The records that follow are to be repeated exactly, with no pictures carried over.

Scene images with change listings
- Opening Delimiter -

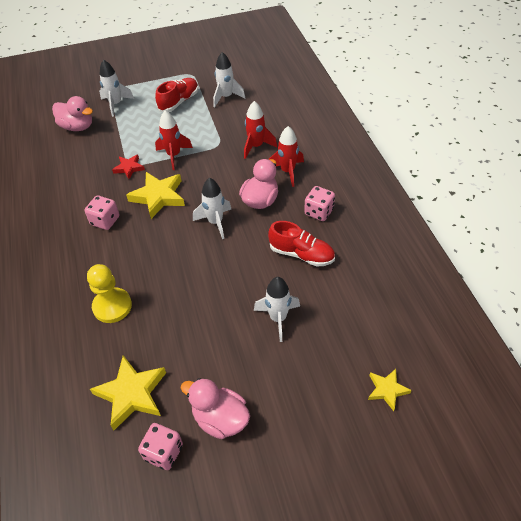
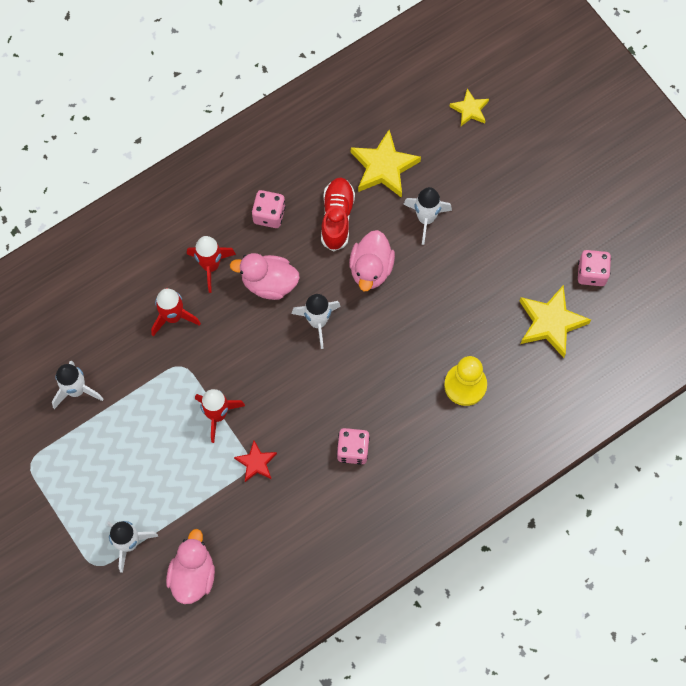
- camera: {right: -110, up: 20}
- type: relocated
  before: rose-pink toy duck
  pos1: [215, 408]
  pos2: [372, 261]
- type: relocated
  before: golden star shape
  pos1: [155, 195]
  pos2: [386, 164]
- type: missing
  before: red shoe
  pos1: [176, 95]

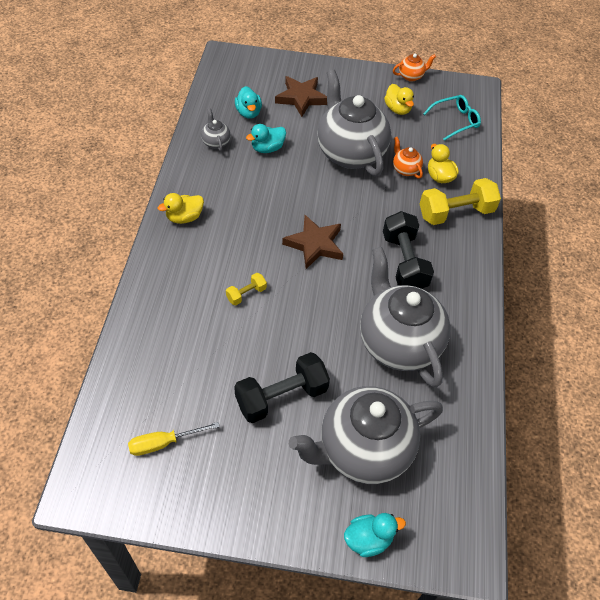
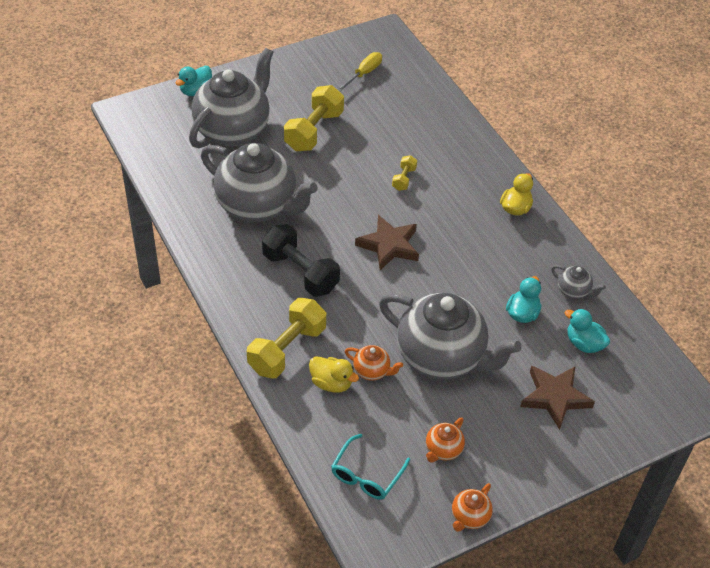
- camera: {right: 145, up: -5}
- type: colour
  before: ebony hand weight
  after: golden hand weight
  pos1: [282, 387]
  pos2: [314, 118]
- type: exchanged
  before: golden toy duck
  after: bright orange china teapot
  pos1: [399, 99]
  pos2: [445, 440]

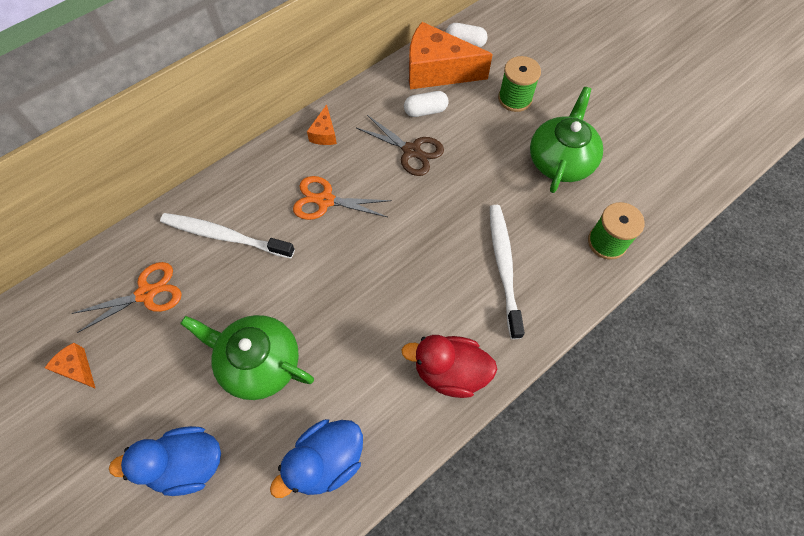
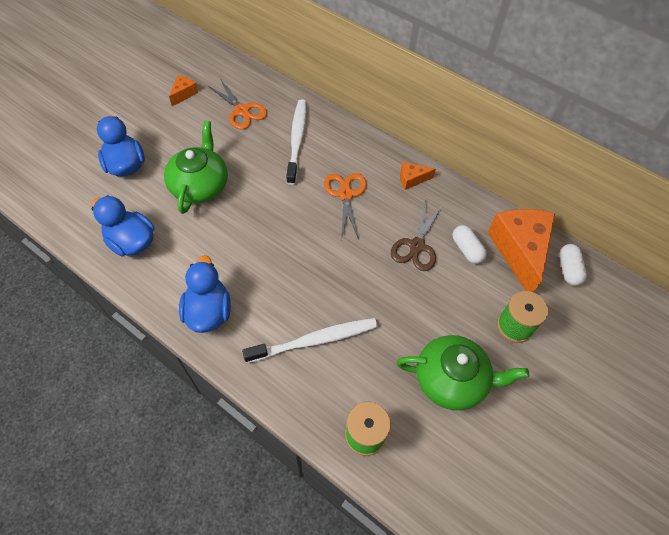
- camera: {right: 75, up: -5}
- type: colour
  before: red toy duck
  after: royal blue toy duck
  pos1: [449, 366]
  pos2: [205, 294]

- Closing Delimiter -

WRITTEN SOLUTION:
- camera: {right: -110, up: 20}
- type: relocated
  before: rose-pink toy duck
  pos1: [215, 408]
  pos2: [372, 261]
- type: relocated
  before: golden star shape
  pos1: [155, 195]
  pos2: [386, 164]
- type: missing
  before: red shoe
  pos1: [176, 95]

- camera: {right: 145, up: -5}
- type: colour
  before: ebony hand weight
  after: golden hand weight
  pos1: [282, 387]
  pos2: [314, 118]
- type: exchanged
  before: golden toy duck
  after: bright orange china teapot
  pos1: [399, 99]
  pos2: [445, 440]

- camera: {right: 75, up: -5}
- type: colour
  before: red toy duck
  after: royal blue toy duck
  pos1: [449, 366]
  pos2: [205, 294]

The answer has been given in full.